### TASK TO COMPLETE
The line containing "orange brick D6" marks the end: restate word for word every line from the first line of the entries below through that one.

[Records contained in a dataset]
==*==

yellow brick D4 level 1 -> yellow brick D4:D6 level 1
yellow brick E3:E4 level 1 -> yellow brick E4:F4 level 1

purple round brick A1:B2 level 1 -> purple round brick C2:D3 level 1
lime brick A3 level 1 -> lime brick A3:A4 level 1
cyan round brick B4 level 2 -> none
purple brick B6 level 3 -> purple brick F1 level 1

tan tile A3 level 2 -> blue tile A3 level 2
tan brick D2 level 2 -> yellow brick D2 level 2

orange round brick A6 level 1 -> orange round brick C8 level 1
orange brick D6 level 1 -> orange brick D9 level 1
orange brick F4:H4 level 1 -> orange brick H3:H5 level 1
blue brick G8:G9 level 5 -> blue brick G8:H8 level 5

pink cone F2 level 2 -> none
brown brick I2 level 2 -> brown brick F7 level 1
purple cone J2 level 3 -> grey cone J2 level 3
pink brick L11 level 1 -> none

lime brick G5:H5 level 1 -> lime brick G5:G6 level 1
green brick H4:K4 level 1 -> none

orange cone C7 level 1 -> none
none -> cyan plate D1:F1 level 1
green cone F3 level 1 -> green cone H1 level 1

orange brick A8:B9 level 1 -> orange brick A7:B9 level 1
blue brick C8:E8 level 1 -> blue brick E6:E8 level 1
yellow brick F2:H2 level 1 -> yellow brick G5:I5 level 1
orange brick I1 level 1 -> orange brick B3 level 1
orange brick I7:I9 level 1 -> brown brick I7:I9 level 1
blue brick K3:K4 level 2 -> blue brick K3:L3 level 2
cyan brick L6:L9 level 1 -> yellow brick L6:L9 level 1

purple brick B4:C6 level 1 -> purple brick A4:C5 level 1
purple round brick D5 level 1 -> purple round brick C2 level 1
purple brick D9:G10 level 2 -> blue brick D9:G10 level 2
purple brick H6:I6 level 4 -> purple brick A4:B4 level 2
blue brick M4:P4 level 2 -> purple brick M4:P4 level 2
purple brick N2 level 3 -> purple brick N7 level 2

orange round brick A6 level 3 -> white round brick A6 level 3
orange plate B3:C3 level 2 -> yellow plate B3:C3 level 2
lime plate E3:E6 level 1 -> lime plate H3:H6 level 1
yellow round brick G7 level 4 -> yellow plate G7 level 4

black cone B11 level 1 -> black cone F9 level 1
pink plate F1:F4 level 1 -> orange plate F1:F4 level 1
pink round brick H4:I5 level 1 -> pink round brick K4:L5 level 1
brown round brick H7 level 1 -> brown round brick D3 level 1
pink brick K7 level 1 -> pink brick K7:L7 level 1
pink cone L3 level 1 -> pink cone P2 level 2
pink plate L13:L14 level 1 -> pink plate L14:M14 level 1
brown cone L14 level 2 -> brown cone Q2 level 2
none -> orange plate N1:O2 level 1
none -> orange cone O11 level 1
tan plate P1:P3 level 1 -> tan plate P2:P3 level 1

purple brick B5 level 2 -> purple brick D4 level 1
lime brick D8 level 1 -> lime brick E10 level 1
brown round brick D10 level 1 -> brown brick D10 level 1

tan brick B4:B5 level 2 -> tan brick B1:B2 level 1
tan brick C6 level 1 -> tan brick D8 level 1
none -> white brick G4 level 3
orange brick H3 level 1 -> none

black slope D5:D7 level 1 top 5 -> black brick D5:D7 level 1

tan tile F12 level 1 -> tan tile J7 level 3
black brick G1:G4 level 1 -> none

==*==

### ANSWER AREA
yellow brick D4 level 1 -> yellow brick D4:D6 level 1
yellow brick E3:E4 level 1 -> yellow brick E4:F4 level 1

purple round brick A1:B2 level 1 -> purple round brick C2:D3 level 1
lime brick A3 level 1 -> lime brick A3:A4 level 1
cyan round brick B4 level 2 -> none
purple brick B6 level 3 -> purple brick F1 level 1

tan tile A3 level 2 -> blue tile A3 level 2
tan brick D2 level 2 -> yellow brick D2 level 2

orange round brick A6 level 1 -> orange round brick C8 level 1
orange brick D6 level 1 -> orange brick D9 level 1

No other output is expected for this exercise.